WHAT THE EXERCISE ASKS:
Using the listing below, set down each line from the line containing "(728, 230) = (674, 229): white" through the line containing "(824, 207) = (822, 231): turquoise", both ends included, exactly and with nothing added.

INFORMATION PROVIDED:
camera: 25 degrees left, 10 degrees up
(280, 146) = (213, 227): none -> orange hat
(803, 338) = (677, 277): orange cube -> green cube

--

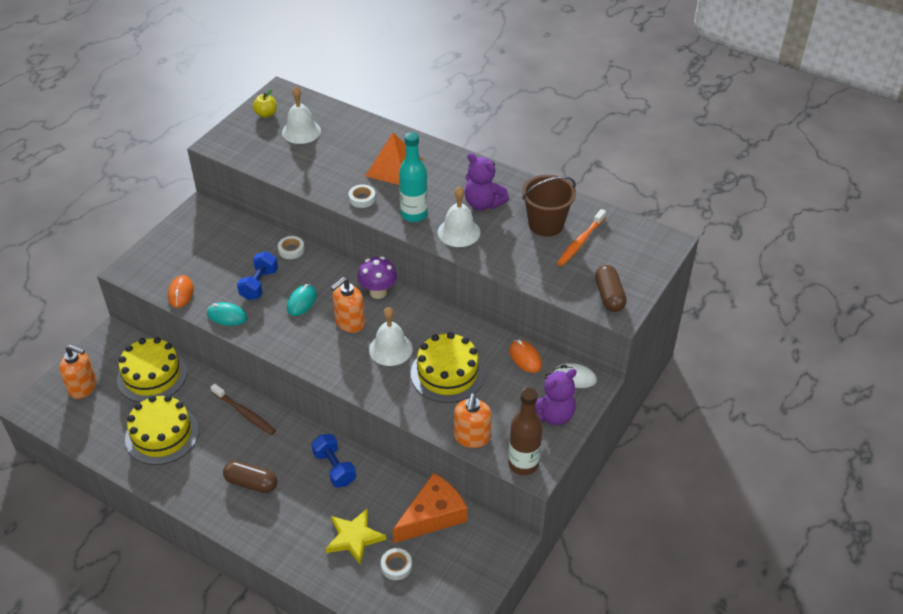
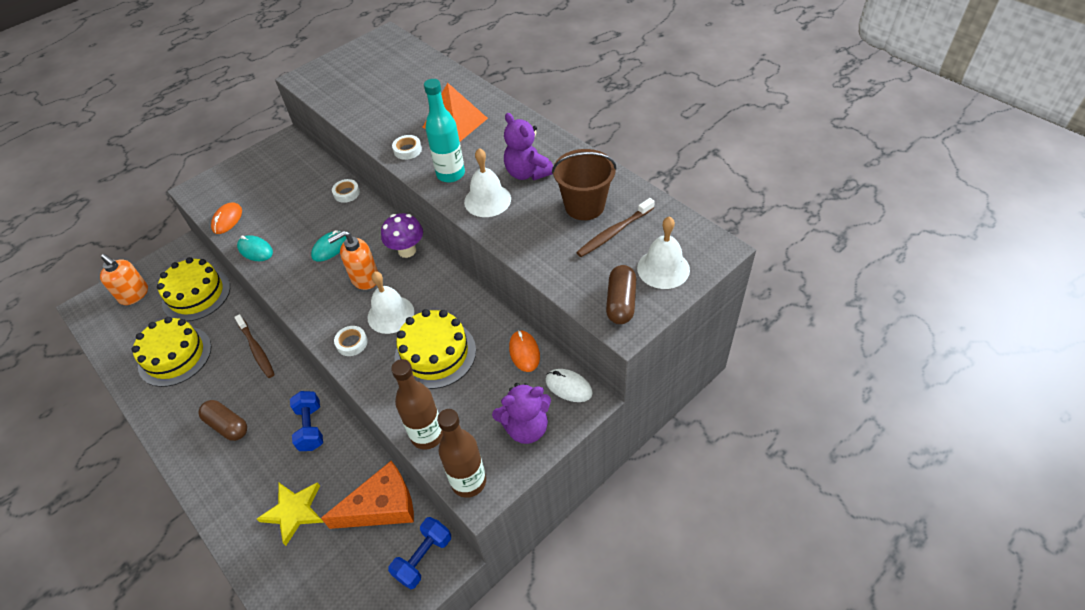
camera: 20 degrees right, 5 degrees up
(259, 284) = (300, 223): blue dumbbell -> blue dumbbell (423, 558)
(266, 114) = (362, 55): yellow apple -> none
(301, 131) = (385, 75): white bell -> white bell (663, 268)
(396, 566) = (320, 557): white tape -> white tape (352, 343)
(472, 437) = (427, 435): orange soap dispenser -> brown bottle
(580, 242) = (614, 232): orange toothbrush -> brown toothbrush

---

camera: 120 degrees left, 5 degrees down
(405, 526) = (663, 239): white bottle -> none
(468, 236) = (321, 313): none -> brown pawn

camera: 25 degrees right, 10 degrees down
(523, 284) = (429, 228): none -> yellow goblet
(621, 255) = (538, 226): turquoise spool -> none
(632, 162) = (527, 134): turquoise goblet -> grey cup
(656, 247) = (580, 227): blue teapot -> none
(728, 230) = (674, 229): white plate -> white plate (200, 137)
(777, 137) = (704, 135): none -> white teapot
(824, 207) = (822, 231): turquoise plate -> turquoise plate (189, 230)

ANSWER TO THIS PROBLEM:
(728, 230) = (674, 229): white plate -> white plate (200, 137)
(777, 137) = (704, 135): none -> white teapot
(824, 207) = (822, 231): turquoise plate -> turquoise plate (189, 230)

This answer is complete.